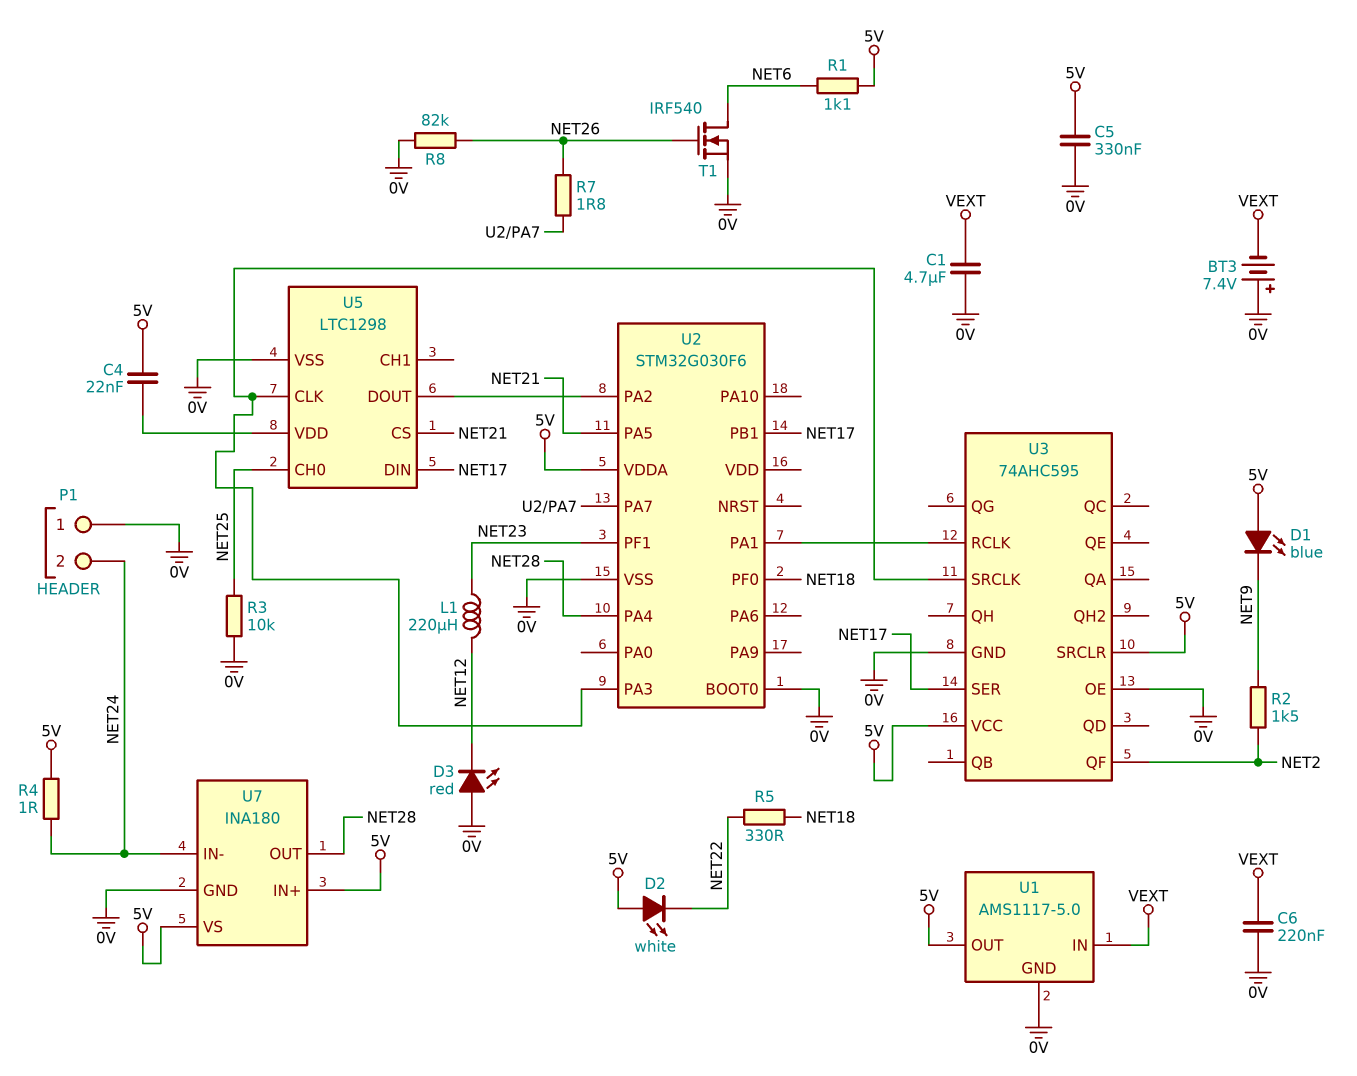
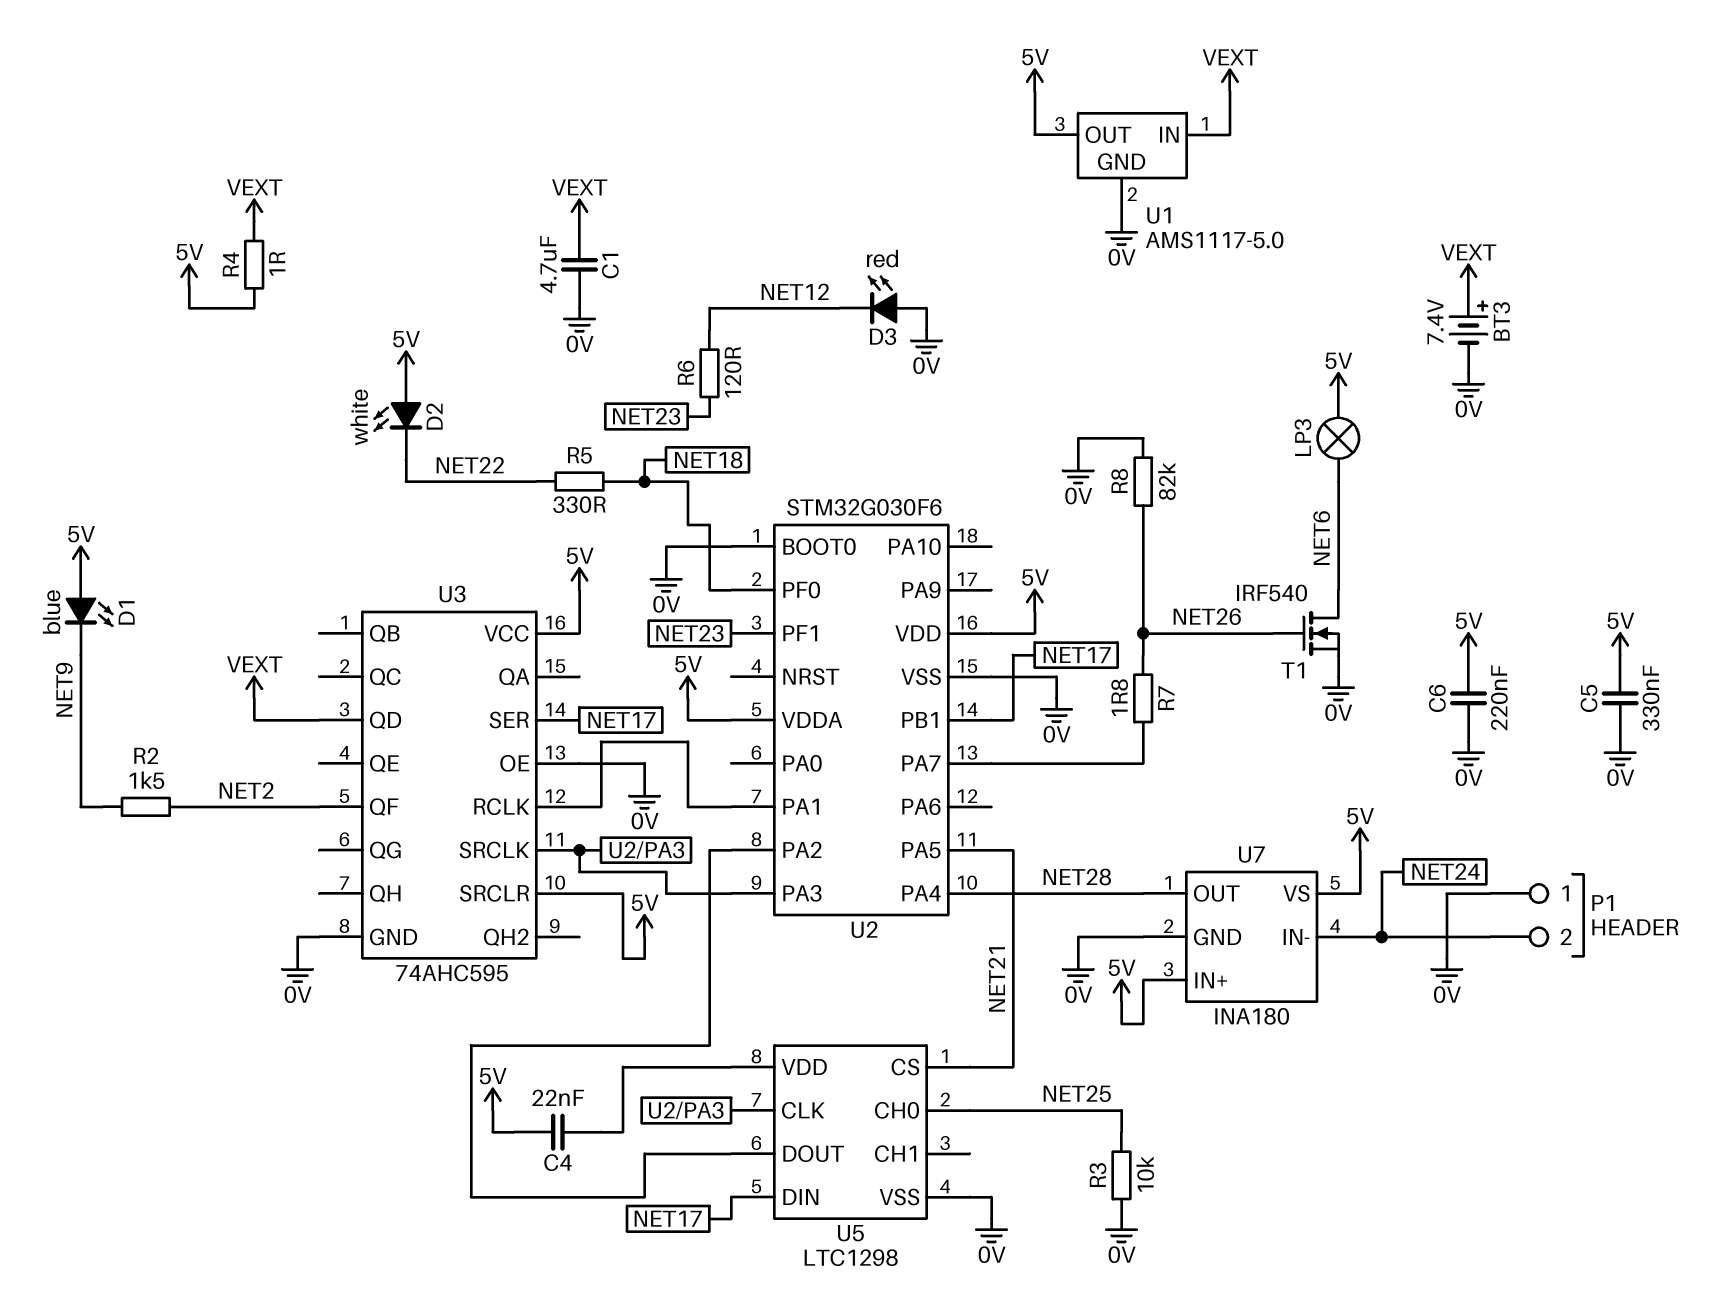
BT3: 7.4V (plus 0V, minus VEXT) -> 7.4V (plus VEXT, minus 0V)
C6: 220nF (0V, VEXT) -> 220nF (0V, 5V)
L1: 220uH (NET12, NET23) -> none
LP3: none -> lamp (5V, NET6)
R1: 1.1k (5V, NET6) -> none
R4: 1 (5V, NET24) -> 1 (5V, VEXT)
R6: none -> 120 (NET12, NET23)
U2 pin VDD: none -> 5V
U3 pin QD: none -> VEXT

...

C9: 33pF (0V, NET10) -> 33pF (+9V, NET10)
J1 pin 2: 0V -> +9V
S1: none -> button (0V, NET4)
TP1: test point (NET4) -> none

> [EXERCISE AIM] Reproduce only the lines above, starting at the line with "BT3: 7.4V (plus" and ending at the line with "U3 pin QD: none -> VEXT", exactly as written.

> [EXPECTED ANSWER]
BT3: 7.4V (plus 0V, minus VEXT) -> 7.4V (plus VEXT, minus 0V)
C6: 220nF (0V, VEXT) -> 220nF (0V, 5V)
L1: 220uH (NET12, NET23) -> none
LP3: none -> lamp (5V, NET6)
R1: 1.1k (5V, NET6) -> none
R4: 1 (5V, NET24) -> 1 (5V, VEXT)
R6: none -> 120 (NET12, NET23)
U2 pin VDD: none -> 5V
U3 pin QD: none -> VEXT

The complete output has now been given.